-- To do --
Below are some records; output exactly the lines from the line with "(494, 373) = (850, 332): none -> green apple" to the line with "(448, 447) = (437, 524): turquoise", both ends kept, and nothing more.

-- Task inputs --

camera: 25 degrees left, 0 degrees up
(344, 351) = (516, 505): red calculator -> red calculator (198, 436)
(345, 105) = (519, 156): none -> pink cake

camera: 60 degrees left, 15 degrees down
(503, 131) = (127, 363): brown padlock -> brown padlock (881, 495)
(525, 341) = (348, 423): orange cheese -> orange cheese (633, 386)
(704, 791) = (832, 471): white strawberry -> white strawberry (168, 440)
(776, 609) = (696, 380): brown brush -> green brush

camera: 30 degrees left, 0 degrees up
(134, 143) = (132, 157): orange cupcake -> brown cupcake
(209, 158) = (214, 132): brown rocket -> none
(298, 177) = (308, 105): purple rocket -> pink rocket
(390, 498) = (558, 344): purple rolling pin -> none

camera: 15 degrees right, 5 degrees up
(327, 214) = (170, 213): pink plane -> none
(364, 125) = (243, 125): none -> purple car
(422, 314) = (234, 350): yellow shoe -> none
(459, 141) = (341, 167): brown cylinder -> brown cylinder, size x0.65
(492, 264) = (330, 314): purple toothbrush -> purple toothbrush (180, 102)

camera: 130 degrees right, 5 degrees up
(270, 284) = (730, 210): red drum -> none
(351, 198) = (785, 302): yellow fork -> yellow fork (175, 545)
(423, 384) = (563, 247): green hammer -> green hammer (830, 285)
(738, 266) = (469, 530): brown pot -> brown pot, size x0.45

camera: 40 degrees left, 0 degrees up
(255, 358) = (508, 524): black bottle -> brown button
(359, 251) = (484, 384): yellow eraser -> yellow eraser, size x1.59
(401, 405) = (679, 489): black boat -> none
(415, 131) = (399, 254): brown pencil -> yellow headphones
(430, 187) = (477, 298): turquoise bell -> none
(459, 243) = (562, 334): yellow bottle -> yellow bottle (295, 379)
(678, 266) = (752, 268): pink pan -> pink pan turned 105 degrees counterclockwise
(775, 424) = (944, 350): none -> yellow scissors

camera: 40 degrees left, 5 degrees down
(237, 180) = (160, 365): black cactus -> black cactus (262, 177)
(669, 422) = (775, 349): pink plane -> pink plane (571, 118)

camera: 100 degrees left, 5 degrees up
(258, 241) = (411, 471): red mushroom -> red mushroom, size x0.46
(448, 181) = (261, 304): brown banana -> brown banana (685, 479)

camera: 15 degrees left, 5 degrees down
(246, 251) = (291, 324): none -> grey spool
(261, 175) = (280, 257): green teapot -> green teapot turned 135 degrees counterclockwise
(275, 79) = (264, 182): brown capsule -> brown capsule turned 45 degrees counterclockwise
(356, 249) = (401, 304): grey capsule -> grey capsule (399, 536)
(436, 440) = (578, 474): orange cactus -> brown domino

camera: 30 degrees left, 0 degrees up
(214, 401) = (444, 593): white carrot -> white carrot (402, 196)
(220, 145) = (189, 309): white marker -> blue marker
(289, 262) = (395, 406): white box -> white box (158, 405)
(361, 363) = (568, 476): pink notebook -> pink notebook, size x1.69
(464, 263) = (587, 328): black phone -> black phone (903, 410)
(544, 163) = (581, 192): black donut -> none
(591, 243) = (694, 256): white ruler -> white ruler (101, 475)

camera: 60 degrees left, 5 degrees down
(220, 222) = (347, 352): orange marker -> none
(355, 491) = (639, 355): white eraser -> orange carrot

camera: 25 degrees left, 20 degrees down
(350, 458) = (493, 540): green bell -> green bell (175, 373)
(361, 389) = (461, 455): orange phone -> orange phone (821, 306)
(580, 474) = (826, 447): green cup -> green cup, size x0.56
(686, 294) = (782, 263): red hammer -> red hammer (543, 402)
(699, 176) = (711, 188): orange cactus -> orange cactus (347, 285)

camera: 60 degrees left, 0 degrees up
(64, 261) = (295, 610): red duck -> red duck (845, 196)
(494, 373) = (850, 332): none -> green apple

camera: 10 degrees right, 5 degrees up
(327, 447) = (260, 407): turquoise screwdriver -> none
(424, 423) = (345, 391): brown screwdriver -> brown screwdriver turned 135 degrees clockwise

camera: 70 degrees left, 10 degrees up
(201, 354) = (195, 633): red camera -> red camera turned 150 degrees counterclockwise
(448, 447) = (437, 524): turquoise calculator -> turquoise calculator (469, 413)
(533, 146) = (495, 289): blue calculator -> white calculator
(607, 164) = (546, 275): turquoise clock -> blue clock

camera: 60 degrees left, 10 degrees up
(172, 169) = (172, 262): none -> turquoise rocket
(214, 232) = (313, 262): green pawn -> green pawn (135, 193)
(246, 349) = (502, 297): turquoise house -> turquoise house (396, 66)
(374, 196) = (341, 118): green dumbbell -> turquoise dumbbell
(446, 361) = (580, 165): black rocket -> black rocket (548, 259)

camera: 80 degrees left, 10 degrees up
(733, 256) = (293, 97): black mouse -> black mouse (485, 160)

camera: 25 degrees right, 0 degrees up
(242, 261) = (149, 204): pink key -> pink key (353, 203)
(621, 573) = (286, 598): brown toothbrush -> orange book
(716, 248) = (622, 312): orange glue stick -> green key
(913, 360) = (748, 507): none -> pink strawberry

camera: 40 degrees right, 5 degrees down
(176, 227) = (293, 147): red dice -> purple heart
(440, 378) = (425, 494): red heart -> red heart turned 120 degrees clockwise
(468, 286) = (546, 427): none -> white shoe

-- Task answer --
(494, 373) = (850, 332): none -> green apple

camera: 10 degrees right, 5 degrees up
(327, 447) = (260, 407): turquoise screwdriver -> none
(424, 423) = (345, 391): brown screwdriver -> brown screwdriver turned 135 degrees clockwise

camera: 70 degrees left, 10 degrees up
(201, 354) = (195, 633): red camera -> red camera turned 150 degrees counterclockwise
(448, 447) = (437, 524): turquoise calculator -> turquoise calculator (469, 413)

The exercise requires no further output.